**WHAT TO DO:**
I'd like the entries repeated exactly, pictures omitted.

**RECORD EXTRACTS:**
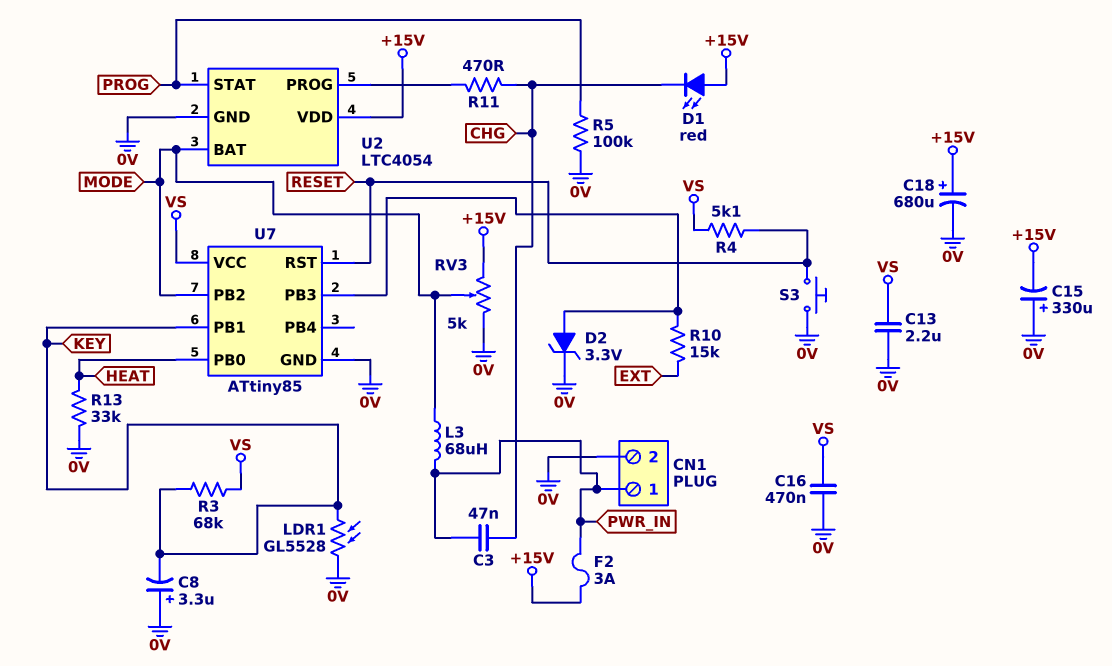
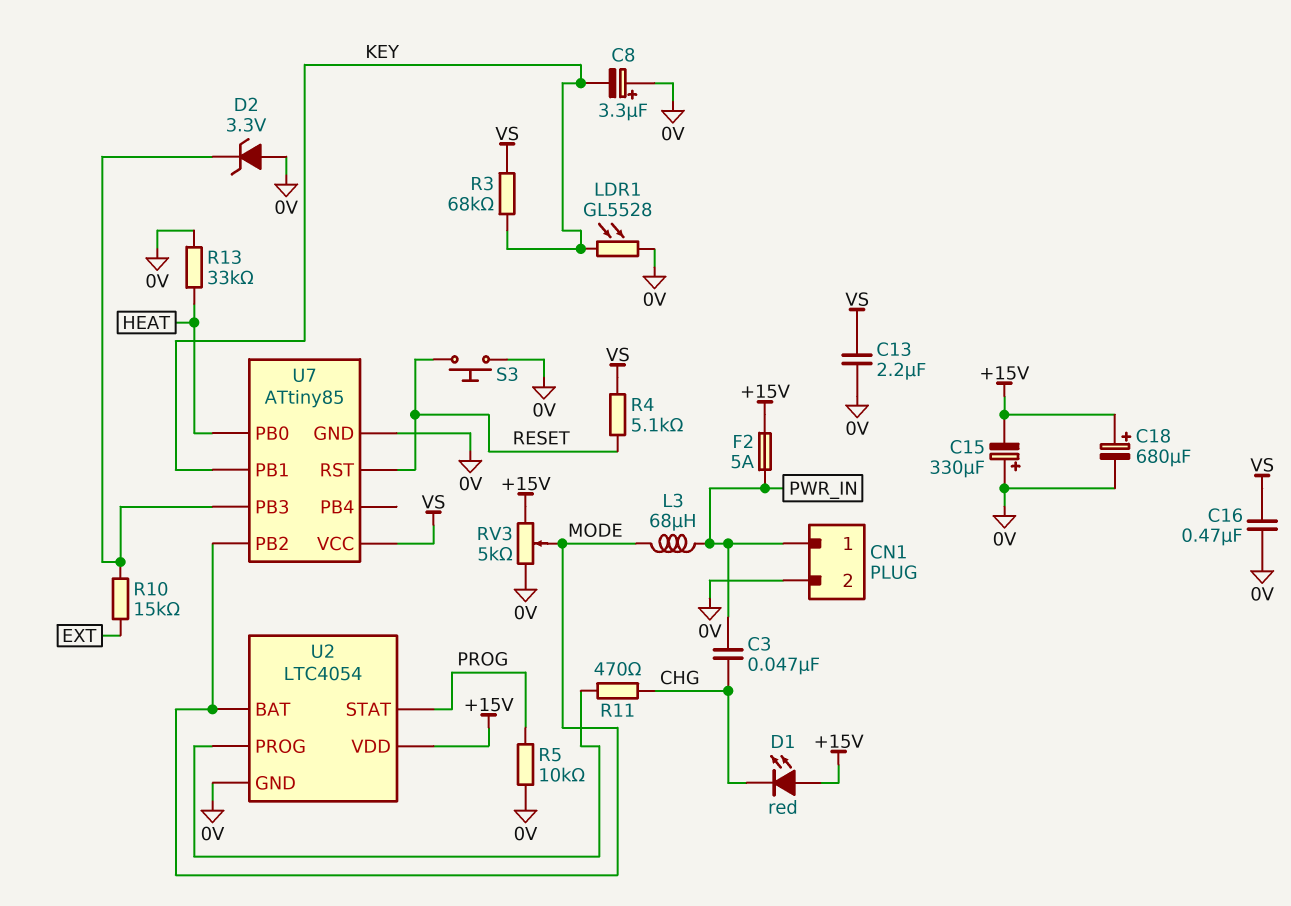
D2: zener 3.3V (A U7/PB3, K 0V) -> zener 3.3V (A 0V, K U7/PB3)
F2: 3A (+15V, PWR_IN) -> 5A (+15V, PWR_IN)
R5: 100k (0V, PROG) -> 10k (0V, PROG)

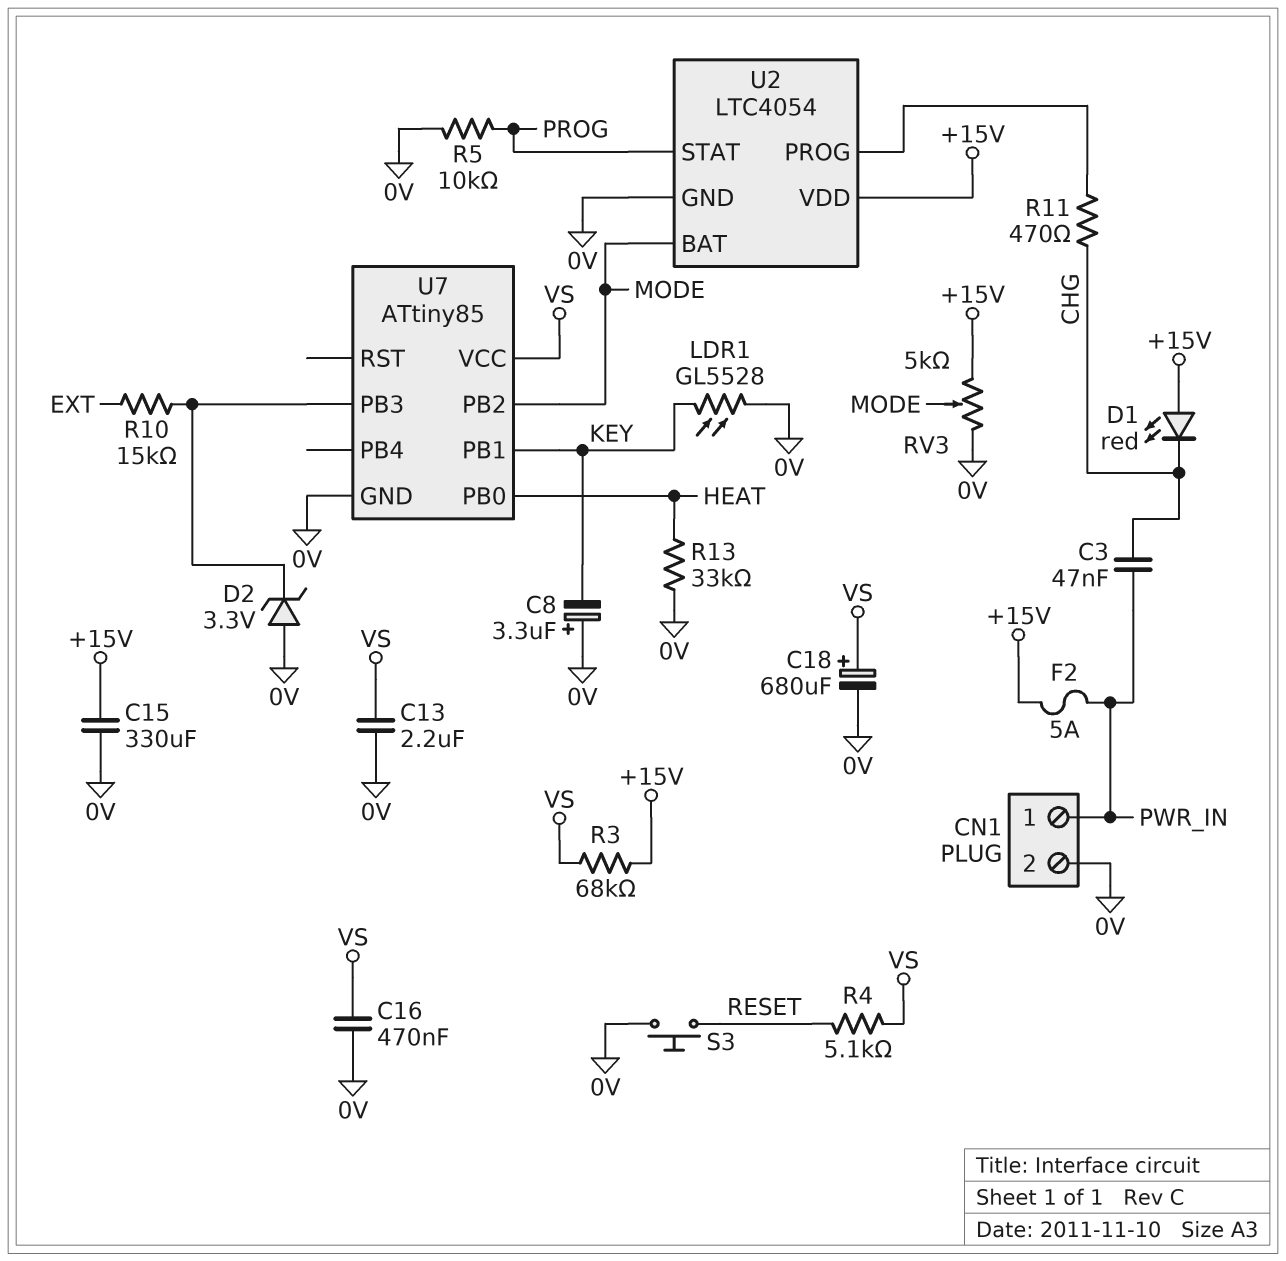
C15: 330uF (plus 0V, minus +15V) -> 330uF (+15V, 0V)
C18: 680uF (plus +15V, minus 0V) -> 680uF (plus VS, minus 0V)
L3: 68uH (MODE, PWR_IN) -> none
R3: 68k (KEY, VS) -> 68k (+15V, VS)
U7 pin RST: RESET -> none

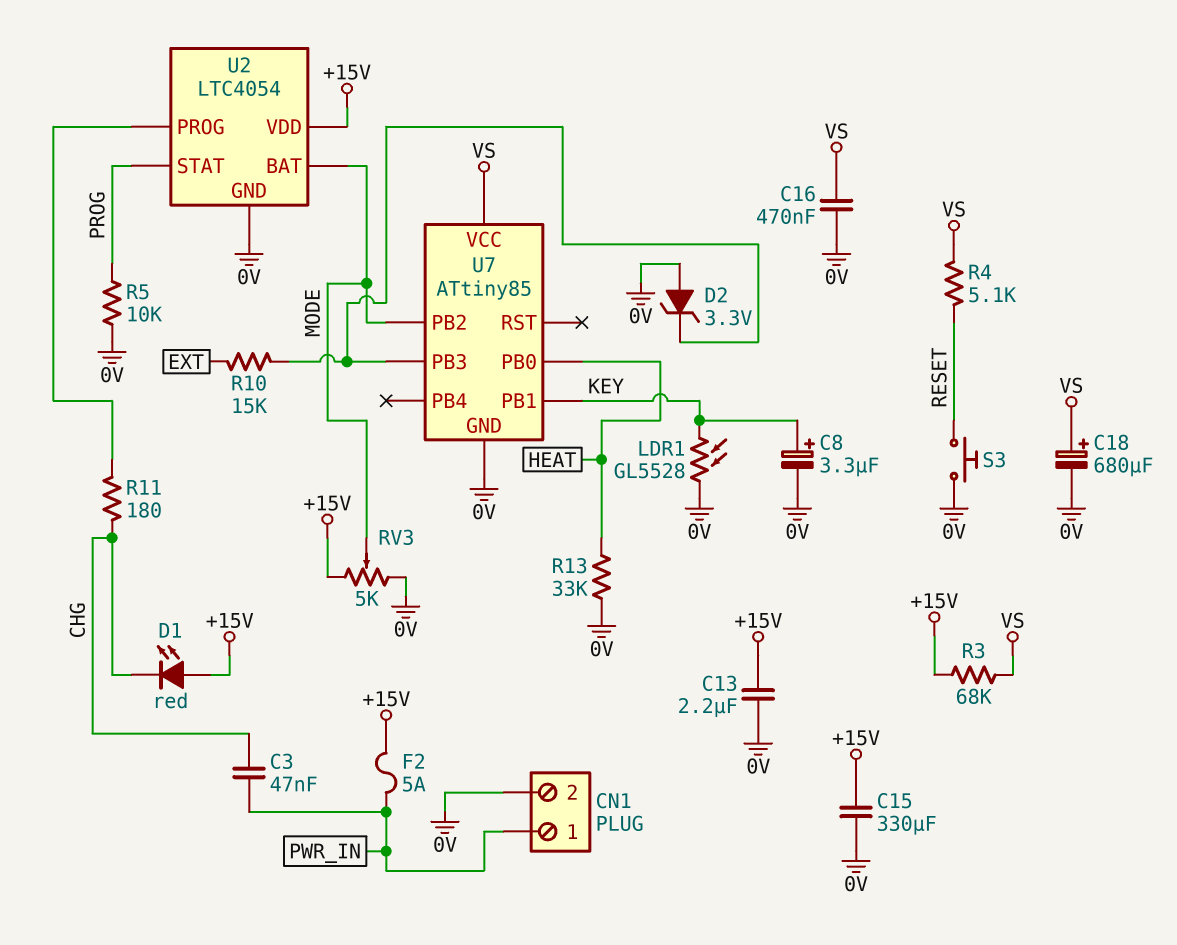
C8: 3.3uF (plus 0V, minus KEY) -> 3.3uF (plus KEY, minus 0V)
C13: 2.2uF (0V, VS) -> 2.2uF (+15V, 0V)
R11: 470 (CHG, U2/PROG) -> 180 (CHG, U2/PROG)

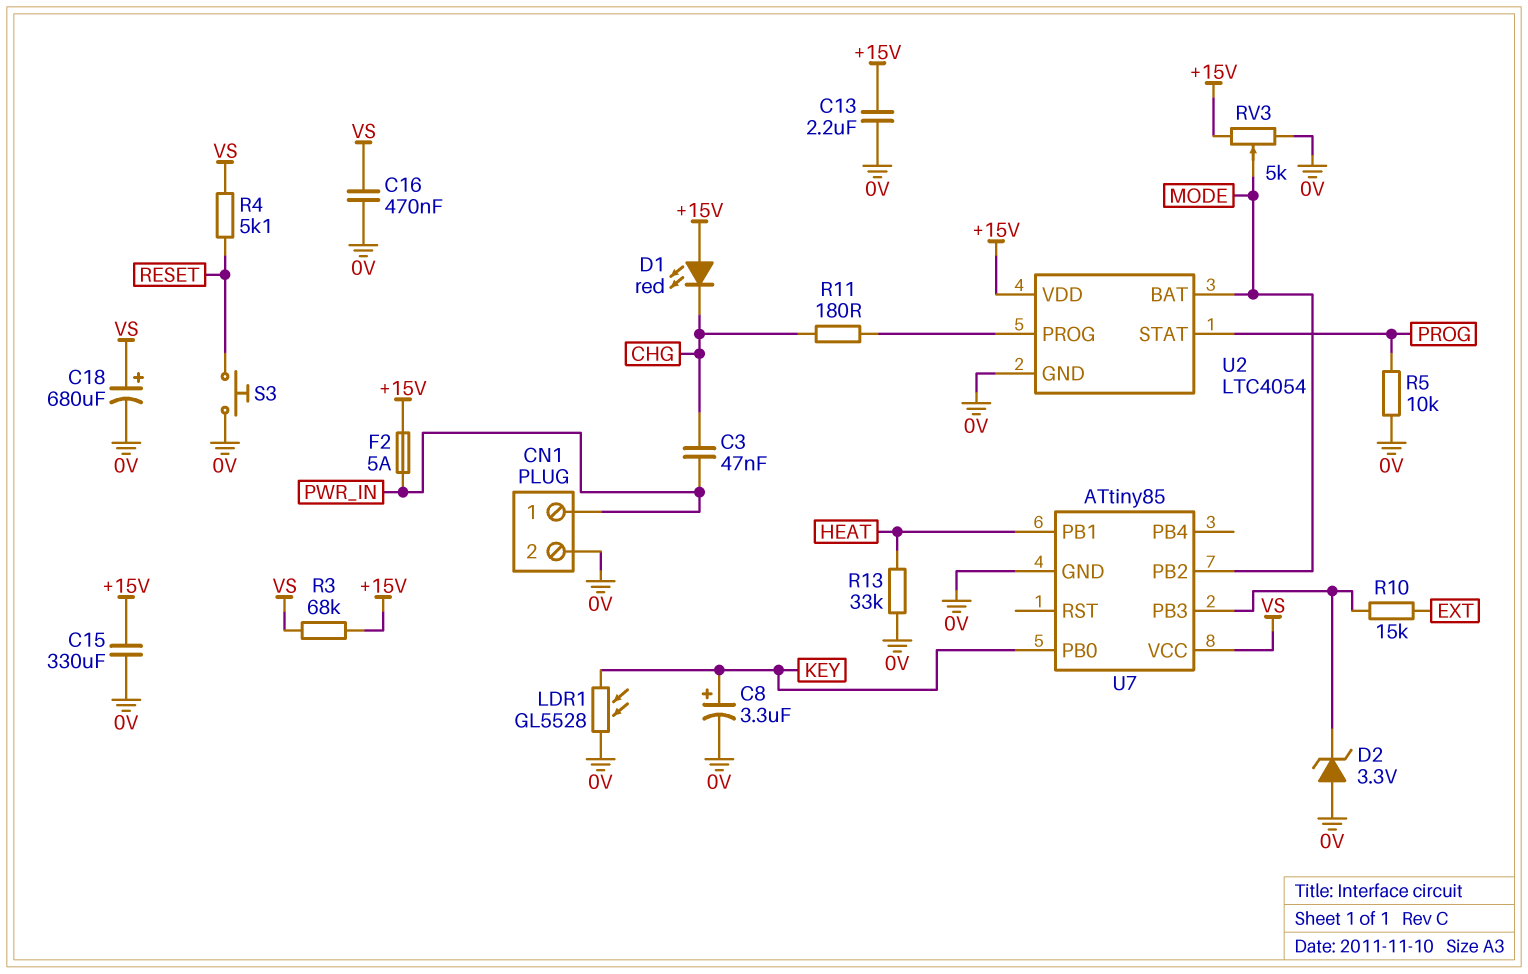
U7 pin PB0: HEAT -> KEY
U7 pin PB1: KEY -> HEAT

**SOLUTION TO THIS EXERCISE:**
D2: zener 3.3V (A U7/PB3, K 0V) -> zener 3.3V (A 0V, K U7/PB3)
F2: 3A (+15V, PWR_IN) -> 5A (+15V, PWR_IN)
R5: 100k (0V, PROG) -> 10k (0V, PROG)

C15: 330uF (plus 0V, minus +15V) -> 330uF (+15V, 0V)
C18: 680uF (plus +15V, minus 0V) -> 680uF (plus VS, minus 0V)
L3: 68uH (MODE, PWR_IN) -> none
R3: 68k (KEY, VS) -> 68k (+15V, VS)
U7 pin RST: RESET -> none

C8: 3.3uF (plus 0V, minus KEY) -> 3.3uF (plus KEY, minus 0V)
C13: 2.2uF (0V, VS) -> 2.2uF (+15V, 0V)
R11: 470 (CHG, U2/PROG) -> 180 (CHG, U2/PROG)

U7 pin PB0: HEAT -> KEY
U7 pin PB1: KEY -> HEAT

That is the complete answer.